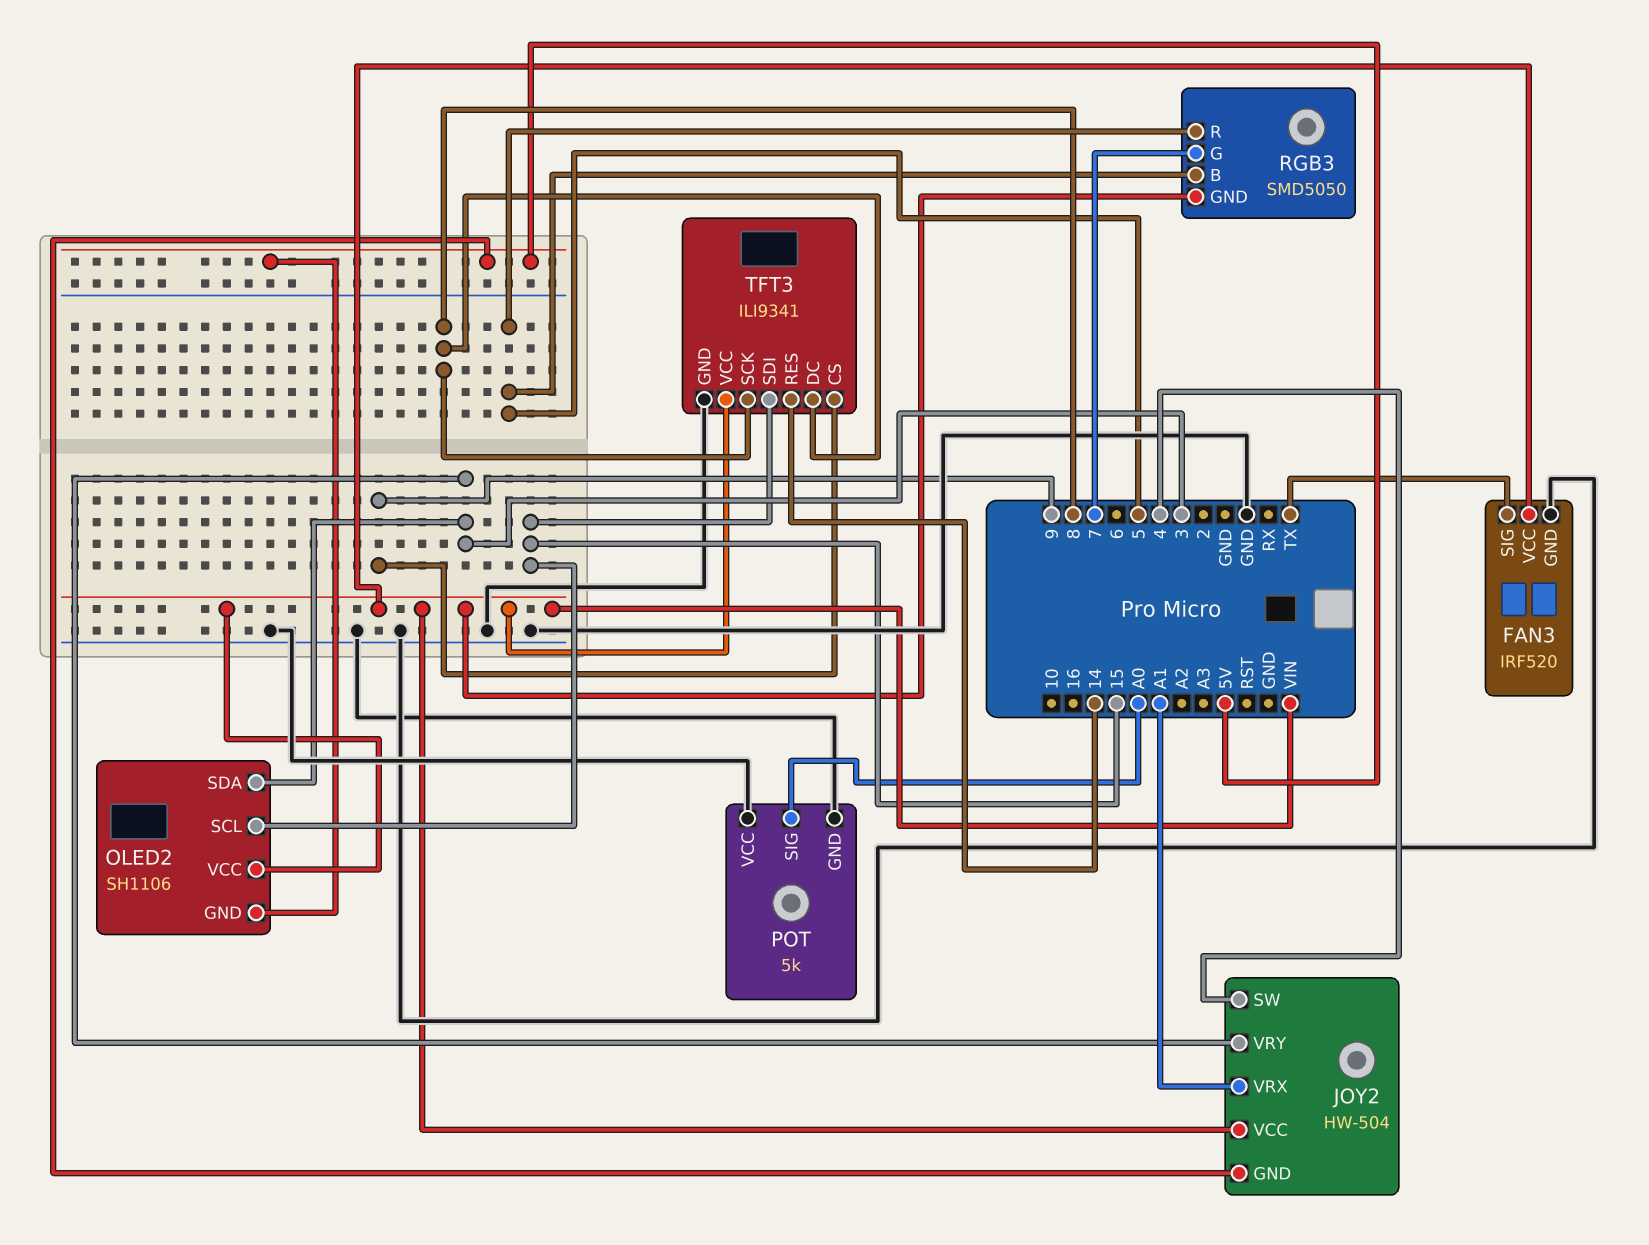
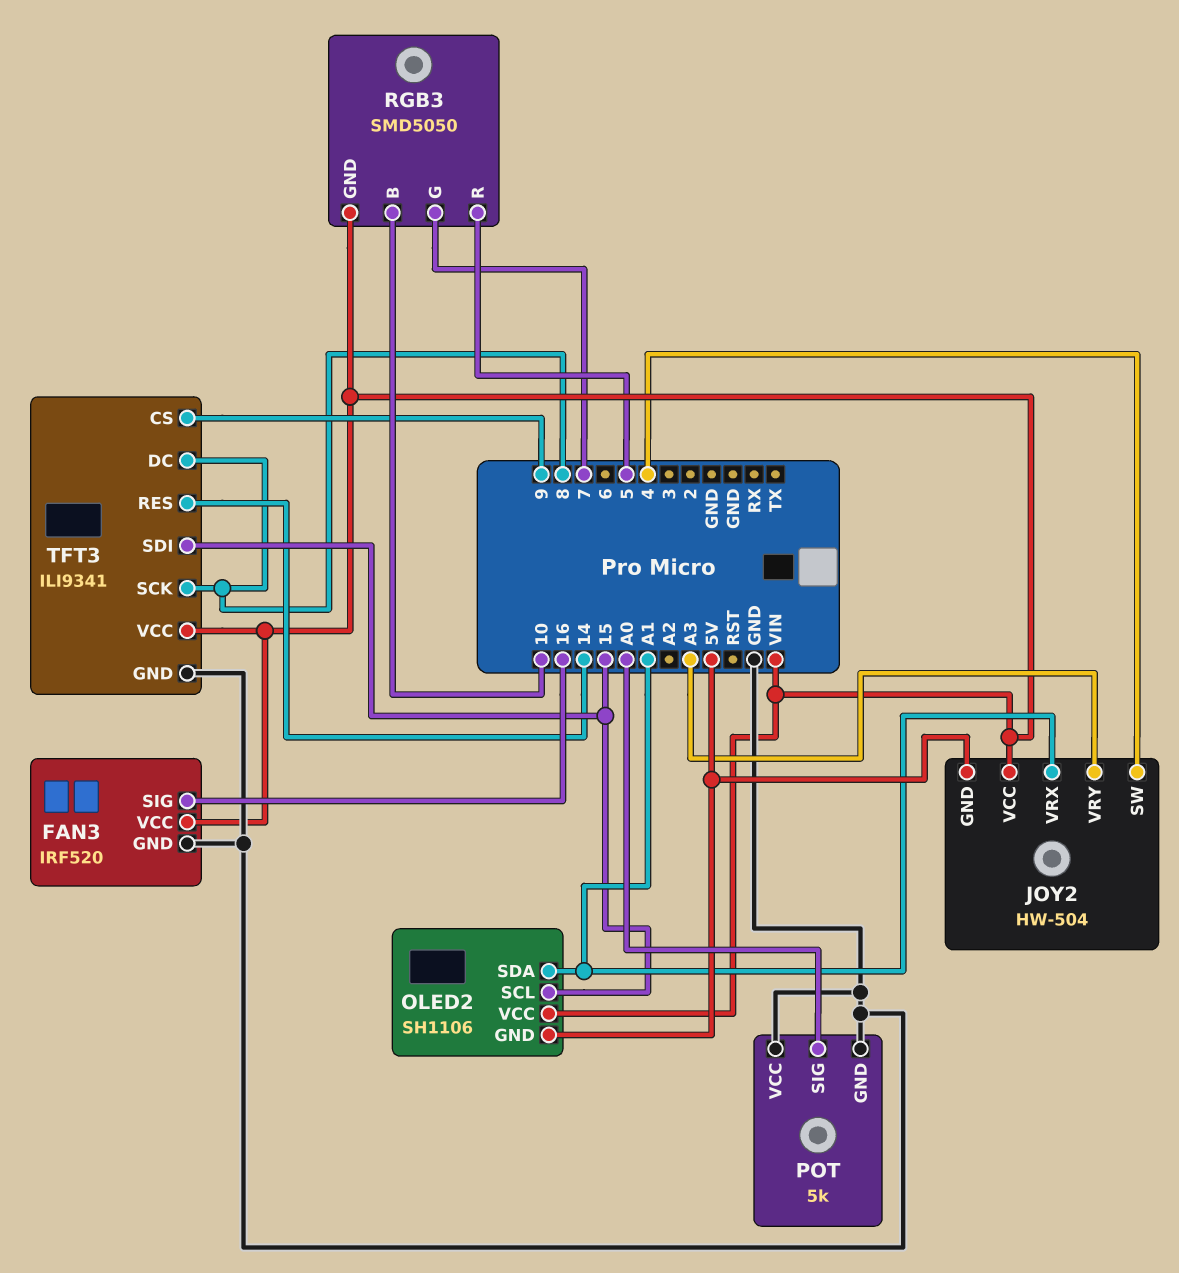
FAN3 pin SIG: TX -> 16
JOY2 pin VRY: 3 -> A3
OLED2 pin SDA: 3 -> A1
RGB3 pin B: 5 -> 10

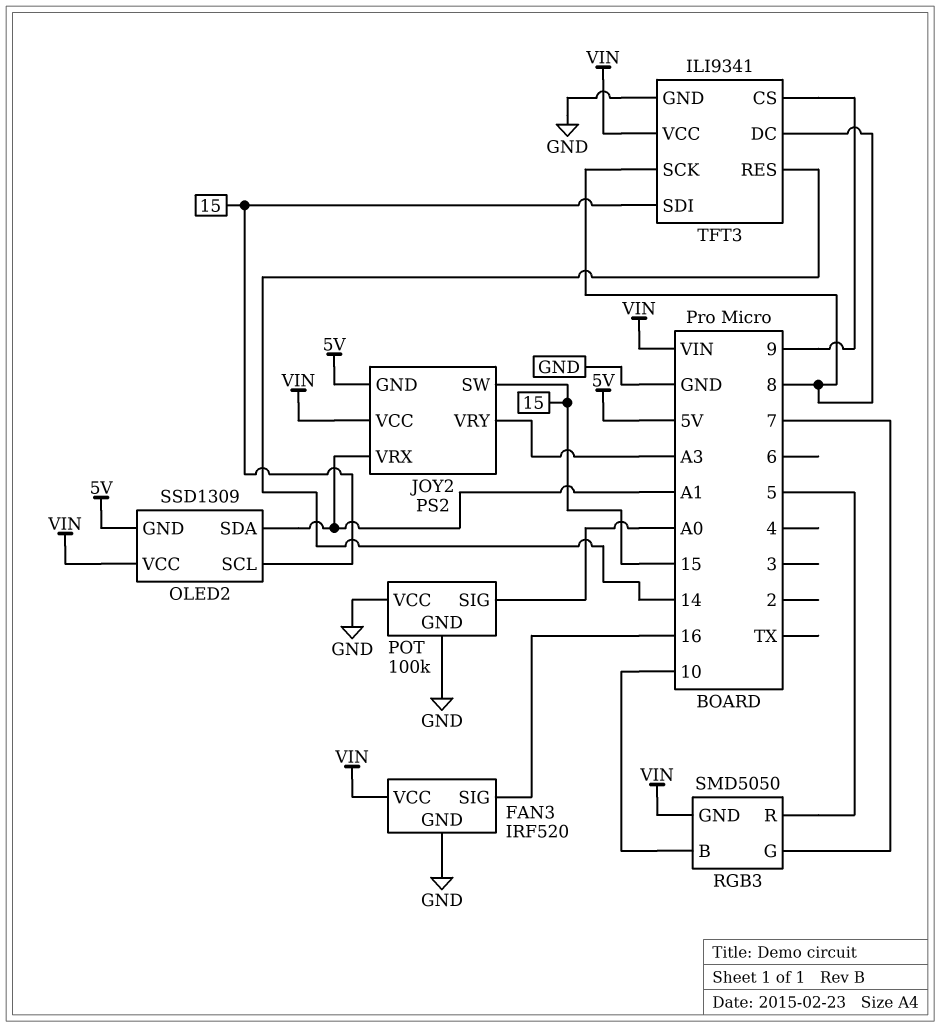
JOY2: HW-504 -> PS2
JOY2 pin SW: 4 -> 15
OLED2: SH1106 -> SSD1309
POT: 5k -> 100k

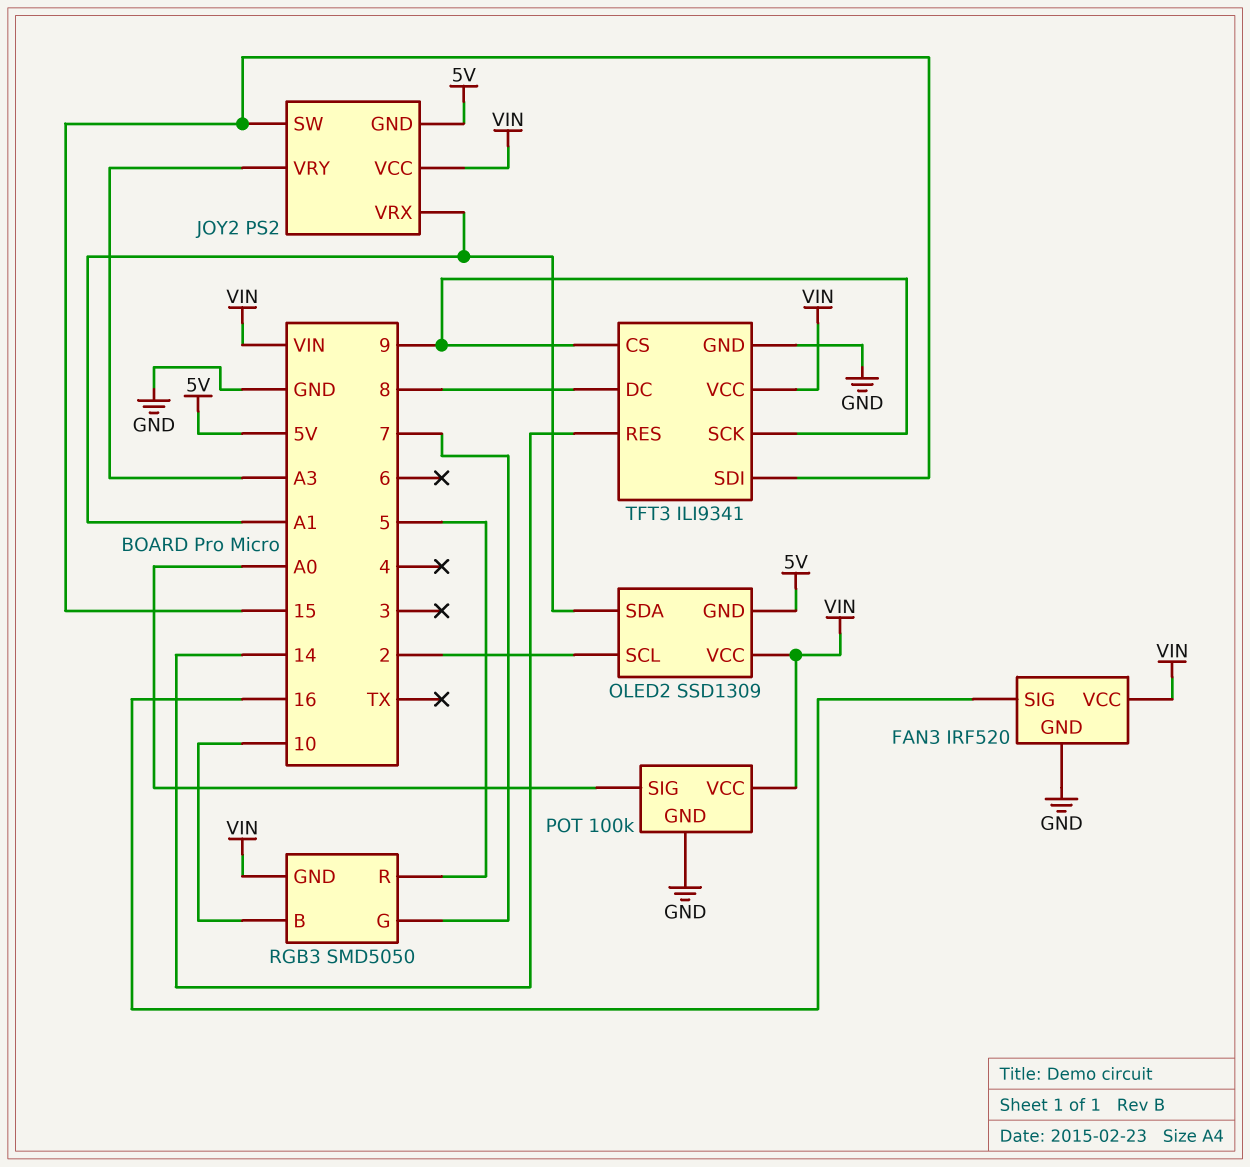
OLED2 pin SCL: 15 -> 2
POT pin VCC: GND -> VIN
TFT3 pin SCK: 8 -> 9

**Task requirements**
Quote exactly the lines from the one that contains "JOY2 pin SW: 4 -> 15" through the end of the listing above, both ends included, leaving out the pictures.

**Answer for the task**
JOY2 pin SW: 4 -> 15
OLED2: SH1106 -> SSD1309
POT: 5k -> 100k

OLED2 pin SCL: 15 -> 2
POT pin VCC: GND -> VIN
TFT3 pin SCK: 8 -> 9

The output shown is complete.